### WHAT TO DO
A complete, word-for-word restatement of the entries is needed.

Source data
################

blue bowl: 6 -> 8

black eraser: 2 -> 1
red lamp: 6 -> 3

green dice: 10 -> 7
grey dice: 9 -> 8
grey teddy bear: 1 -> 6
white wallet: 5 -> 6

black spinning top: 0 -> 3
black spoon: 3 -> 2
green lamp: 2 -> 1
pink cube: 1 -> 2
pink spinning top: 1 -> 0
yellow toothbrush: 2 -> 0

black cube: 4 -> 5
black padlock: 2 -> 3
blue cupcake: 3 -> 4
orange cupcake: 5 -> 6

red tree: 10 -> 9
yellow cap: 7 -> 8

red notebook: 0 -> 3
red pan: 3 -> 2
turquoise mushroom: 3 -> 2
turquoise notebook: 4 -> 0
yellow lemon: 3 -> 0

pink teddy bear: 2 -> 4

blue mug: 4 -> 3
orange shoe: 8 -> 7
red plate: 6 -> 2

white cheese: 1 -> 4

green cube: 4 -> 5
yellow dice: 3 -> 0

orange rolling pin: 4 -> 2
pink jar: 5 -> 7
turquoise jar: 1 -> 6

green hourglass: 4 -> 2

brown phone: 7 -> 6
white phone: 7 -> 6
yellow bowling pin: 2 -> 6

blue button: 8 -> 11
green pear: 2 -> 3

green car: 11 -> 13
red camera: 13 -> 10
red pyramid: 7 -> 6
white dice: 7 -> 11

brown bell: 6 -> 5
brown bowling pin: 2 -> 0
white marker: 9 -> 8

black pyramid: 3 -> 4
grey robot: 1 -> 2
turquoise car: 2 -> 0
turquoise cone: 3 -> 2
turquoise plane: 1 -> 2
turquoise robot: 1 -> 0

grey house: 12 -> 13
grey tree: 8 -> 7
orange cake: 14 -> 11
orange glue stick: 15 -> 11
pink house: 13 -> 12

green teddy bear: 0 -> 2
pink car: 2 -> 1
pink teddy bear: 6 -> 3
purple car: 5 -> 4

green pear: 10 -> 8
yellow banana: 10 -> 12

################

### EXERCISE RESPONSE
blue bowl: 6 -> 8

black eraser: 2 -> 1
red lamp: 6 -> 3

green dice: 10 -> 7
grey dice: 9 -> 8
grey teddy bear: 1 -> 6
white wallet: 5 -> 6

black spinning top: 0 -> 3
black spoon: 3 -> 2
green lamp: 2 -> 1
pink cube: 1 -> 2
pink spinning top: 1 -> 0
yellow toothbrush: 2 -> 0

black cube: 4 -> 5
black padlock: 2 -> 3
blue cupcake: 3 -> 4
orange cupcake: 5 -> 6

red tree: 10 -> 9
yellow cap: 7 -> 8

red notebook: 0 -> 3
red pan: 3 -> 2
turquoise mushroom: 3 -> 2
turquoise notebook: 4 -> 0
yellow lemon: 3 -> 0

pink teddy bear: 2 -> 4

blue mug: 4 -> 3
orange shoe: 8 -> 7
red plate: 6 -> 2

white cheese: 1 -> 4

green cube: 4 -> 5
yellow dice: 3 -> 0

orange rolling pin: 4 -> 2
pink jar: 5 -> 7
turquoise jar: 1 -> 6

green hourglass: 4 -> 2

brown phone: 7 -> 6
white phone: 7 -> 6
yellow bowling pin: 2 -> 6

blue button: 8 -> 11
green pear: 2 -> 3

green car: 11 -> 13
red camera: 13 -> 10
red pyramid: 7 -> 6
white dice: 7 -> 11

brown bell: 6 -> 5
brown bowling pin: 2 -> 0
white marker: 9 -> 8

black pyramid: 3 -> 4
grey robot: 1 -> 2
turquoise car: 2 -> 0
turquoise cone: 3 -> 2
turquoise plane: 1 -> 2
turquoise robot: 1 -> 0

grey house: 12 -> 13
grey tree: 8 -> 7
orange cake: 14 -> 11
orange glue stick: 15 -> 11
pink house: 13 -> 12

green teddy bear: 0 -> 2
pink car: 2 -> 1
pink teddy bear: 6 -> 3
purple car: 5 -> 4

green pear: 10 -> 8
yellow banana: 10 -> 12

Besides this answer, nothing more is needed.